## RECORDS SHOWN
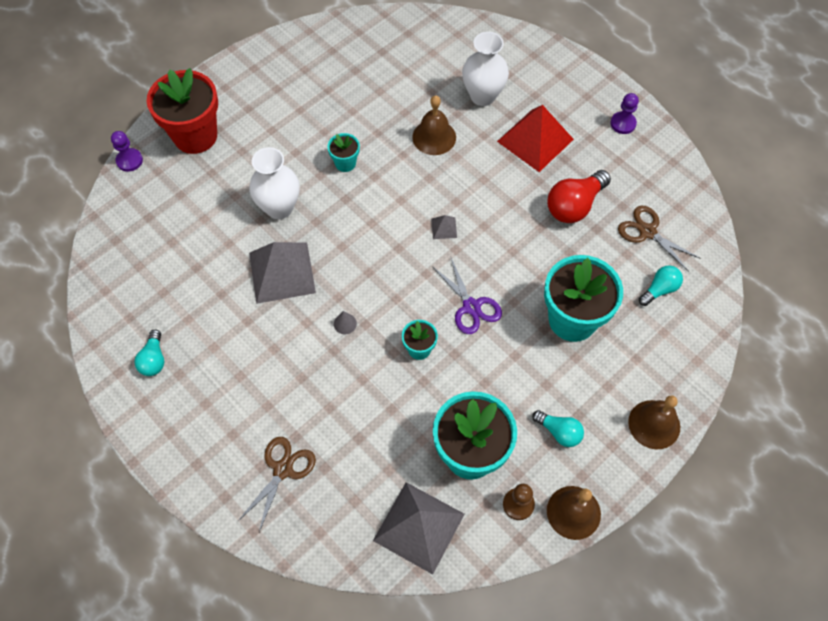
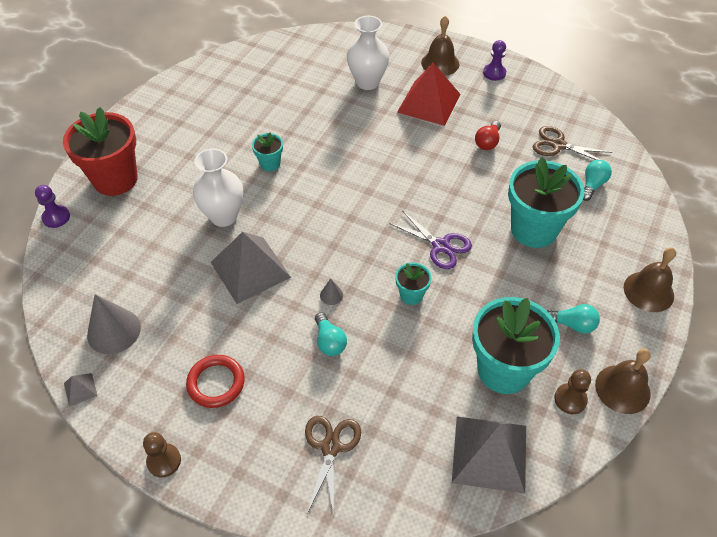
camera: 20 degrees left, 10 degrees down
turquoise light bulb [134,330,164,376] -> turquoise light bulb moved to [315,312,347,356]
brown bell [412,95,456,155] -> brown bell moved to [421,16,460,76]
grey pyramid [431,215,457,239] -> grey pyramid moved to [64,373,98,406]
red light bulb [547,170,611,223] -> red light bulb [475,121,501,150], size x0.60
none -> grey cone [87,294,141,354]
none -> brown pawn [143,432,181,478]
none -> red ring [186,355,245,408]

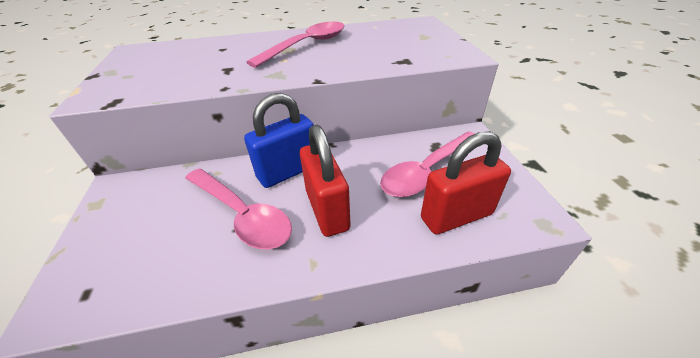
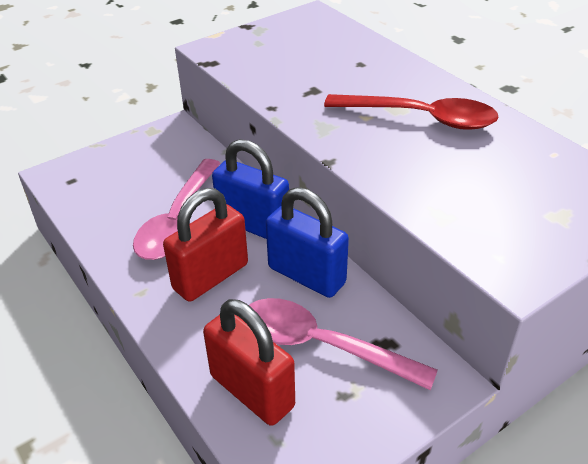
camera: 65 degrees right, 0 degrees up
pink spoon [246,21,345,68] -> red spoon [324,94,499,130]
none -> blue padlock [266,187,349,298]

## PROBLEM
Copy the records word for word, leaving no picture in the copy.

## SOLUTION FOR THIS TASK
camera: 20 degrees left, 10 degrees down
turquoise light bulb [134,330,164,376] -> turquoise light bulb moved to [315,312,347,356]
brown bell [412,95,456,155] -> brown bell moved to [421,16,460,76]
grey pyramid [431,215,457,239] -> grey pyramid moved to [64,373,98,406]
red light bulb [547,170,611,223] -> red light bulb [475,121,501,150], size x0.60
none -> grey cone [87,294,141,354]
none -> brown pawn [143,432,181,478]
none -> red ring [186,355,245,408]

camera: 65 degrees right, 0 degrees up
pink spoon [246,21,345,68] -> red spoon [324,94,499,130]
none -> blue padlock [266,187,349,298]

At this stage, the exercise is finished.